**항목 발췌:**

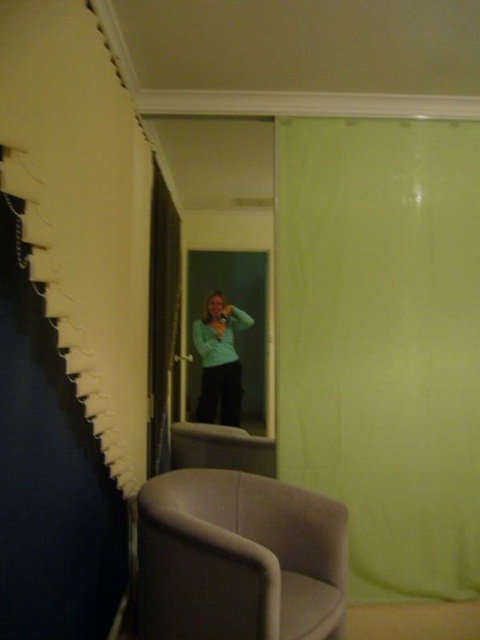
You are standing in the room depicted in the image and want to place a small decorative item between the two points labeled point [381,154] and point [227,332]. Which point should the item be closer to in order to be nearer to the viewer?

The item should be closer to point [381,154] because it is nearer to the viewer than point [227,332].

You are standing in the room and want to take a photo of the green matte shirt at center without the black velvet curtain at center blocking the view. Is the curtain in front of the shirt or behind it?

The black velvet curtain at center is closer to the viewer than the green matte shirt at center, so the curtain is in front of the shirt, blocking the view.

You are standing in the room and see the green fabric curtain at center and the green matte shirt at center. Which object is positioned to the right of the other?

The green fabric curtain at center is to the right of the green matte shirt at center.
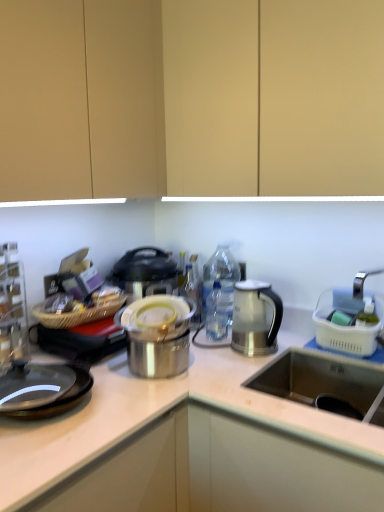
Question: Should I look upward or downward to see shiny metallic pot at center, placed as the 1th appliance when sorted from left to right?

Choices:
 (A) down
 (B) up

Answer: (A)

Question: From a real-world perspective, is white plastic basket at right, the first appliance positioned from the right, on shiny metallic pot at center, placed as the 1th appliance when sorted from left to right?

Choices:
 (A) no
 (B) yes

Answer: (B)

Question: Considering the relative sizes of white plastic basket at right, which appears as the 2th appliance when viewed from the left, and shiny metallic pot at center, placed as the 1th appliance when sorted from left to right, in the image provided, is white plastic basket at right, which appears as the 2th appliance when viewed from the left, shorter than shiny metallic pot at center, placed as the 1th appliance when sorted from left to right,?

Choices:
 (A) yes
 (B) no

Answer: (B)

Question: From a real-world perspective, is white plastic basket at right, which appears as the 2th appliance when viewed from the left, positioned under shiny metallic pot at center, positioned as the 2th appliance in right-to-left order, based on gravity?

Choices:
 (A) yes
 (B) no

Answer: (B)

Question: Can you confirm if white plastic basket at right, the first appliance positioned from the right, is taller than shiny metallic pot at center, positioned as the 2th appliance in right-to-left order?

Choices:
 (A) no
 (B) yes

Answer: (B)

Question: Is white plastic basket at right, the first appliance positioned from the right, not near shiny metallic pot at center, positioned as the 2th appliance in right-to-left order?

Choices:
 (A) no
 (B) yes

Answer: (A)

Question: Is shiny metallic pot at center, placed as the 1th appliance when sorted from left to right, completely or partially inside white plastic basket at right, which appears as the 2th appliance when viewed from the left?

Choices:
 (A) yes
 (B) no

Answer: (B)

Question: From a real-world perspective, is metallic glass shelf at left on top of matte wood cabinet at upper center?

Choices:
 (A) yes
 (B) no

Answer: (B)

Question: Can you confirm if metallic glass shelf at left is positioned to the left of matte wood cabinet at upper center?

Choices:
 (A) no
 (B) yes

Answer: (B)

Question: Does metallic glass shelf at left have a lesser width compared to matte wood cabinet at upper center?

Choices:
 (A) no
 (B) yes

Answer: (B)

Question: Can you confirm if metallic glass shelf at left is wider than matte wood cabinet at upper center?

Choices:
 (A) yes
 (B) no

Answer: (B)

Question: Does metallic glass shelf at left come in front of matte wood cabinet at upper center?

Choices:
 (A) yes
 (B) no

Answer: (B)

Question: Could you tell me if metallic glass shelf at left is turned towards matte wood cabinet at upper center?

Choices:
 (A) yes
 (B) no

Answer: (B)

Question: Is shiny metallic pot at center, placed as the 1th appliance when sorted from left to right, touching white plastic basket at right, which appears as the 2th appliance when viewed from the left?

Choices:
 (A) yes
 (B) no

Answer: (B)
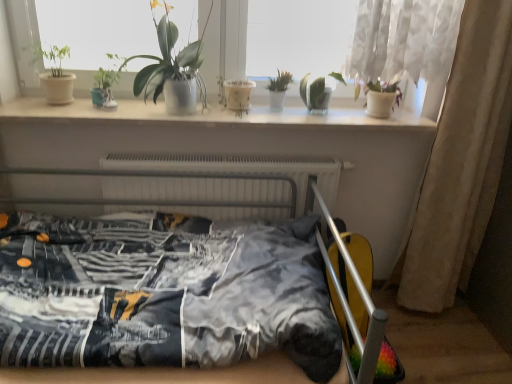
This screenshot has height=384, width=512. I want to click on vacant space that's between green glossy plant at upper center, the 3th houseplant from the left, and matte white flowerpot at center, so click(x=226, y=113).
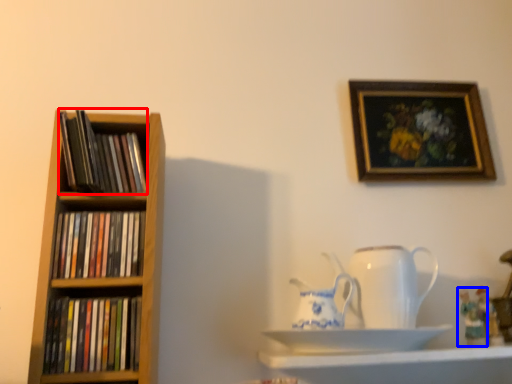
Question: Which object appears farthest to the camera in this image, book (highlighted by a red box) or toy (highlighted by a blue box)?

Choices:
 (A) book
 (B) toy

Answer: (B)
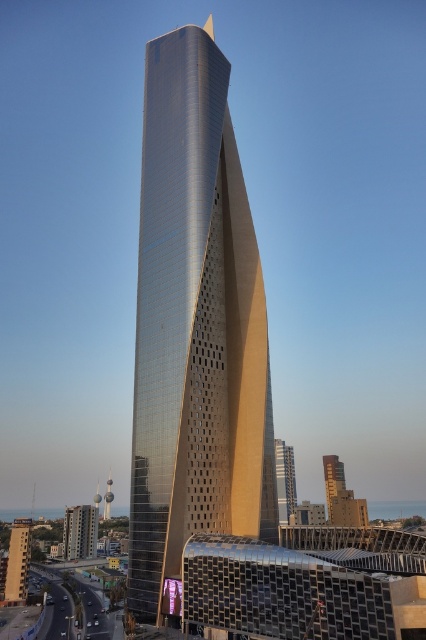
You are an architect standing in front of the matte glass building at lower left and the gold textured tower at center. Which structure is nearer to you?

The matte glass building at lower left is closer to the viewer than the gold textured tower at center, so the matte glass building at lower left is nearer.

You are an architect analyzing the skyscraper design. You notice two central structures labeled as the gold metallic building at center and the gold textured glass tower at center. Based on the scene, which one is positioned further away from the observer?

The gold textured glass tower at center is positioned further away from the observer because it is described as being behind the gold metallic building at center.

You are a drone operator tasked with flying a drone between the matte glass building at lower left and the gold textured tower at center. The drone has a maximum flight distance of 80 meters. Can the drone safely fly between them without exceeding its range?

The matte glass building at lower left and gold textured tower at center are 84.38 meters apart from each other. Since the drone can only fly up to 80 meters, it cannot safely fly between them without exceeding its range.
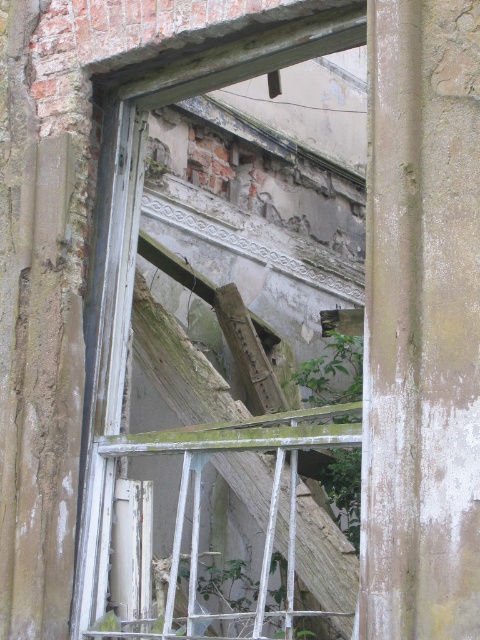
You are a painter standing at the base of the wall with a ladder that can extend up to 15 feet. You need to paint the white painted wood window frame at center. Can you reach it with your ladder?

The white painted wood window frame at center is 50.98 feet away from the painter, which is much higher than the ladder can reach. You will need a taller ladder or another method to reach it.

You are a contractor assessing the damage to the building. You notice a point at coordinates (x=134, y=252). What object is located at this point?

The white painted wood window frame at center is located at point (x=134, y=252).

You are a maintenance worker who needs to reach both the white painted wood window frame at center and the green leafy plant at center. If your ladder can extend up to 6 meters, which object can you safely reach with the ladder?

The distance between the white painted wood window frame at center and the green leafy plant at center is 6.24 meters. Since your ladder can only extend up to 6 meters, you cannot safely reach either object with the ladder as the distance exceeds the ladder length.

**작업 내용:** 위 항목들을 처음부터 끝까지 한 글자도 바꾸지 말고 그대로 출력하되, 그림 자리 표시는 빼세요.

**작업 결과:**
You are standing in the room depicted in the image and want to place a small decorative item between the two points labeled point [381,154] and point [227,332]. Which point should the item be closer to in order to be nearer to the viewer?

The item should be closer to point [381,154] because it is nearer to the viewer than point [227,332].

You are standing in the room and want to take a photo of the green matte shirt at center without the black velvet curtain at center blocking the view. Is the curtain in front of the shirt or behind it?

The black velvet curtain at center is closer to the viewer than the green matte shirt at center, so the curtain is in front of the shirt, blocking the view.

You are standing in the room and see the green fabric curtain at center and the green matte shirt at center. Which object is positioned to the right of the other?

The green fabric curtain at center is to the right of the green matte shirt at center.
Question: Should I look upward or downward to see shiny metallic pot at center, placed as the 1th appliance when sorted from left to right?

Choices:
 (A) down
 (B) up

Answer: (A)

Question: From a real-world perspective, is white plastic basket at right, the first appliance positioned from the right, on shiny metallic pot at center, placed as the 1th appliance when sorted from left to right?

Choices:
 (A) no
 (B) yes

Answer: (B)

Question: Considering the relative sizes of white plastic basket at right, which appears as the 2th appliance when viewed from the left, and shiny metallic pot at center, placed as the 1th appliance when sorted from left to right, in the image provided, is white plastic basket at right, which appears as the 2th appliance when viewed from the left, shorter than shiny metallic pot at center, placed as the 1th appliance when sorted from left to right,?

Choices:
 (A) yes
 (B) no

Answer: (B)

Question: From a real-world perspective, is white plastic basket at right, which appears as the 2th appliance when viewed from the left, positioned under shiny metallic pot at center, positioned as the 2th appliance in right-to-left order, based on gravity?

Choices:
 (A) yes
 (B) no

Answer: (B)

Question: Can you confirm if white plastic basket at right, the first appliance positioned from the right, is taller than shiny metallic pot at center, positioned as the 2th appliance in right-to-left order?

Choices:
 (A) no
 (B) yes

Answer: (B)

Question: Is white plastic basket at right, the first appliance positioned from the right, not near shiny metallic pot at center, positioned as the 2th appliance in right-to-left order?

Choices:
 (A) no
 (B) yes

Answer: (A)

Question: Is shiny metallic pot at center, placed as the 1th appliance when sorted from left to right, completely or partially inside white plastic basket at right, which appears as the 2th appliance when viewed from the left?

Choices:
 (A) yes
 (B) no

Answer: (B)

Question: From a real-world perspective, is metallic glass shelf at left on top of matte wood cabinet at upper center?

Choices:
 (A) yes
 (B) no

Answer: (B)

Question: Can you confirm if metallic glass shelf at left is positioned to the left of matte wood cabinet at upper center?

Choices:
 (A) no
 (B) yes

Answer: (B)

Question: Does metallic glass shelf at left have a lesser width compared to matte wood cabinet at upper center?

Choices:
 (A) no
 (B) yes

Answer: (B)

Question: Can you confirm if metallic glass shelf at left is wider than matte wood cabinet at upper center?

Choices:
 (A) yes
 (B) no

Answer: (B)

Question: Does metallic glass shelf at left come in front of matte wood cabinet at upper center?

Choices:
 (A) yes
 (B) no

Answer: (B)

Question: Could you tell me if metallic glass shelf at left is turned towards matte wood cabinet at upper center?

Choices:
 (A) yes
 (B) no

Answer: (B)

Question: Is shiny metallic pot at center, placed as the 1th appliance when sorted from left to right, touching white plastic basket at right, which appears as the 2th appliance when viewed from the left?

Choices:
 (A) yes
 (B) no

Answer: (B)
This screenshot has height=384, width=512. I want to click on vacant space that's between green glossy plant at upper center, the 3th houseplant from the left, and matte white flowerpot at center, so click(x=226, y=113).
Question: Which object appears farthest to the camera in this image, book (highlighted by a red box) or toy (highlighted by a blue box)?

Choices:
 (A) book
 (B) toy

Answer: (B)
You are an architect standing in front of the matte glass building at lower left and the gold textured tower at center. Which structure is nearer to you?

The matte glass building at lower left is closer to the viewer than the gold textured tower at center, so the matte glass building at lower left is nearer.

You are an architect analyzing the skyscraper design. You notice two central structures labeled as the gold metallic building at center and the gold textured glass tower at center. Based on the scene, which one is positioned further away from the observer?

The gold textured glass tower at center is positioned further away from the observer because it is described as being behind the gold metallic building at center.

You are a drone operator tasked with flying a drone between the matte glass building at lower left and the gold textured tower at center. The drone has a maximum flight distance of 80 meters. Can the drone safely fly between them without exceeding its range?

The matte glass building at lower left and gold textured tower at center are 84.38 meters apart from each other. Since the drone can only fly up to 80 meters, it cannot safely fly between them without exceeding its range.
You are a painter standing at the base of the wall with a ladder that can extend up to 15 feet. You need to paint the white painted wood window frame at center. Can you reach it with your ladder?

The white painted wood window frame at center is 50.98 feet away from the painter, which is much higher than the ladder can reach. You will need a taller ladder or another method to reach it.

You are a contractor assessing the damage to the building. You notice a point at coordinates (x=134, y=252). What object is located at this point?

The white painted wood window frame at center is located at point (x=134, y=252).

You are a maintenance worker who needs to reach both the white painted wood window frame at center and the green leafy plant at center. If your ladder can extend up to 6 meters, which object can you safely reach with the ladder?

The distance between the white painted wood window frame at center and the green leafy plant at center is 6.24 meters. Since your ladder can only extend up to 6 meters, you cannot safely reach either object with the ladder as the distance exceeds the ladder length.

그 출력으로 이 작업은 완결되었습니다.